▸ **Records to use**
········
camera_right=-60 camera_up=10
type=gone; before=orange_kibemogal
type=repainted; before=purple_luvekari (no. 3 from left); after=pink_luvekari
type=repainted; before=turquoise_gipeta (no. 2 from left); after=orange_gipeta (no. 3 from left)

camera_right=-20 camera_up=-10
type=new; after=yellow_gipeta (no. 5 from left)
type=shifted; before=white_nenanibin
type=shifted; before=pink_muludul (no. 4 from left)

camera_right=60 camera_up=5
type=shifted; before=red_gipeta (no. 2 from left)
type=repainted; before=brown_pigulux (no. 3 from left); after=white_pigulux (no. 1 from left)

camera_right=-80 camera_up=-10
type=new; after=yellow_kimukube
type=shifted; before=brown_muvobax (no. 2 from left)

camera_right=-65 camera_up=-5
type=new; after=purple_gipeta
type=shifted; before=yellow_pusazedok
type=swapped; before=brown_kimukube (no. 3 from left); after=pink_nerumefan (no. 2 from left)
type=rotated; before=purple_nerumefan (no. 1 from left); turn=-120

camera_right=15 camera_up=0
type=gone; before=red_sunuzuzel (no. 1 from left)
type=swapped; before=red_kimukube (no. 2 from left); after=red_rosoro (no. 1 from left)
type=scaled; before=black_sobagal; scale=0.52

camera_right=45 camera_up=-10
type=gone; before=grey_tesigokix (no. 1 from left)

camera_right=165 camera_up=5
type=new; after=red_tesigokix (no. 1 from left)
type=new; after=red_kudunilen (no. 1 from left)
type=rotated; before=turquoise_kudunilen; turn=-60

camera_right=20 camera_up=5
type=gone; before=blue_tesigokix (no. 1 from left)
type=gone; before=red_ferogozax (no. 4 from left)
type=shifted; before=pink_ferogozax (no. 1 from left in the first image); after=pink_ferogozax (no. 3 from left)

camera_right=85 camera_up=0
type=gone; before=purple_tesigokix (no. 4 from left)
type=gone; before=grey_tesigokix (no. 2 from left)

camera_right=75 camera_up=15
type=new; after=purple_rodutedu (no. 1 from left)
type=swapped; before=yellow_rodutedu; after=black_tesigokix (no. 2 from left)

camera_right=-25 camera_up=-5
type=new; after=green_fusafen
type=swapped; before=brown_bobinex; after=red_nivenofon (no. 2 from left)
········
▸ **Your instructions**
Type the records again in full, matching them exactly.

▸ **Answer to the problem**
camera_right=-60 camera_up=10
type=gone; before=orange_kibemogal
type=repainted; before=purple_luvekari (no. 3 from left); after=pink_luvekari
type=repainted; before=turquoise_gipeta (no. 2 from left); after=orange_gipeta (no. 3 from left)

camera_right=-20 camera_up=-10
type=new; after=yellow_gipeta (no. 5 from left)
type=shifted; before=white_nenanibin
type=shifted; before=pink_muludul (no. 4 from left)

camera_right=60 camera_up=5
type=shifted; before=red_gipeta (no. 2 from left)
type=repainted; before=brown_pigulux (no. 3 from left); after=white_pigulux (no. 1 from left)

camera_right=-80 camera_up=-10
type=new; after=yellow_kimukube
type=shifted; before=brown_muvobax (no. 2 from left)

camera_right=-65 camera_up=-5
type=new; after=purple_gipeta
type=shifted; before=yellow_pusazedok
type=swapped; before=brown_kimukube (no. 3 from left); after=pink_nerumefan (no. 2 from left)
type=rotated; before=purple_nerumefan (no. 1 from left); turn=-120

camera_right=15 camera_up=0
type=gone; before=red_sunuzuzel (no. 1 from left)
type=swapped; before=red_kimukube (no. 2 from left); after=red_rosoro (no. 1 from left)
type=scaled; before=black_sobagal; scale=0.52

camera_right=45 camera_up=-10
type=gone; before=grey_tesigokix (no. 1 from left)

camera_right=165 camera_up=5
type=new; after=red_tesigokix (no. 1 from left)
type=new; after=red_kudunilen (no. 1 from left)
type=rotated; before=turquoise_kudunilen; turn=-60

camera_right=20 camera_up=5
type=gone; before=blue_tesigokix (no. 1 from left)
type=gone; before=red_ferogozax (no. 4 from left)
type=shifted; before=pink_ferogozax (no. 1 from left in the first image); after=pink_ferogozax (no. 3 from left)

camera_right=85 camera_up=0
type=gone; before=purple_tesigokix (no. 4 from left)
type=gone; before=grey_tesigokix (no. 2 from left)

camera_right=75 camera_up=15
type=new; after=purple_rodutedu (no. 1 from left)
type=swapped; before=yellow_rodutedu; after=black_tesigokix (no. 2 from left)

camera_right=-25 camera_up=-5
type=new; after=green_fusafen
type=swapped; before=brown_bobinex; after=red_nivenofon (no. 2 from left)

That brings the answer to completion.